### Your goal
Without any of the pictures, transcribe all the lines below exactly.

====== Source data ======

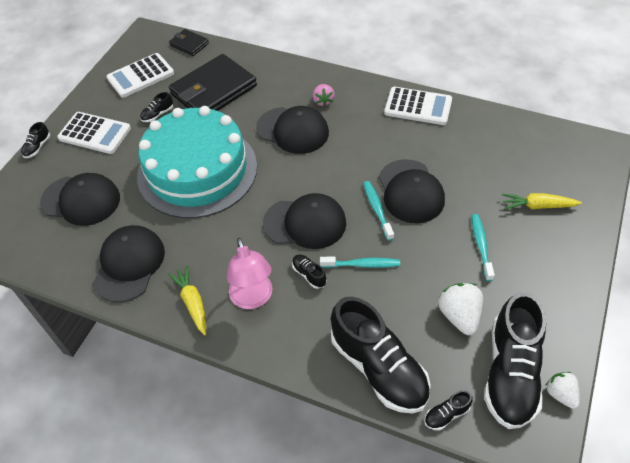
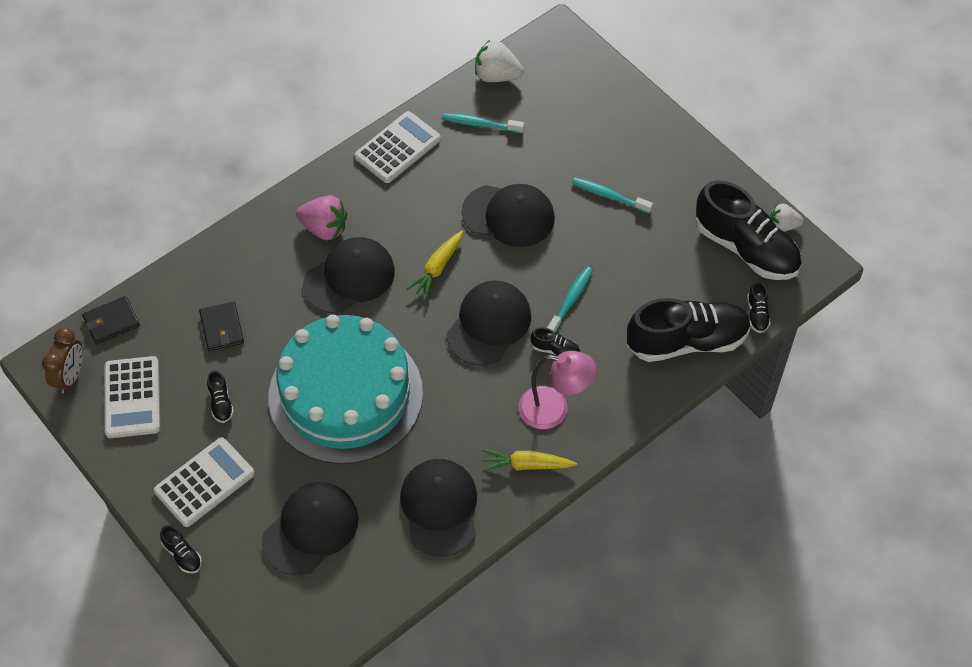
camera: 65 degrees left, 5 degrees up
black cap [93,225,165,303] -> black cap turned 45 degrees clockwise [400,459,477,557]
black wallet [169,54,257,111] -> black wallet [199,302,244,351], size x0.49
black shoe [292,255,326,289] -> black shoe turned 150 degrees counterclockwise [531,327,580,356]
pink strawberry [312,84,335,107] -> pink strawberry [296,195,348,240], size x1.55
turquoise toothbrush [363,181,394,241] -> turquoise toothbrush moved to [443,113,524,133]
white strawberry [438,283,483,335] -> white strawberry moved to [475,40,524,82]
yellow carrot [502,193,582,210] -> yellow carrot moved to [407,231,463,299]
none -> brown clock [42,328,83,394]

======

### Completed exercise
camera: 65 degrees left, 5 degrees up
black cap [93,225,165,303] -> black cap turned 45 degrees clockwise [400,459,477,557]
black wallet [169,54,257,111] -> black wallet [199,302,244,351], size x0.49
black shoe [292,255,326,289] -> black shoe turned 150 degrees counterclockwise [531,327,580,356]
pink strawberry [312,84,335,107] -> pink strawberry [296,195,348,240], size x1.55
turquoise toothbrush [363,181,394,241] -> turquoise toothbrush moved to [443,113,524,133]
white strawberry [438,283,483,335] -> white strawberry moved to [475,40,524,82]
yellow carrot [502,193,582,210] -> yellow carrot moved to [407,231,463,299]
none -> brown clock [42,328,83,394]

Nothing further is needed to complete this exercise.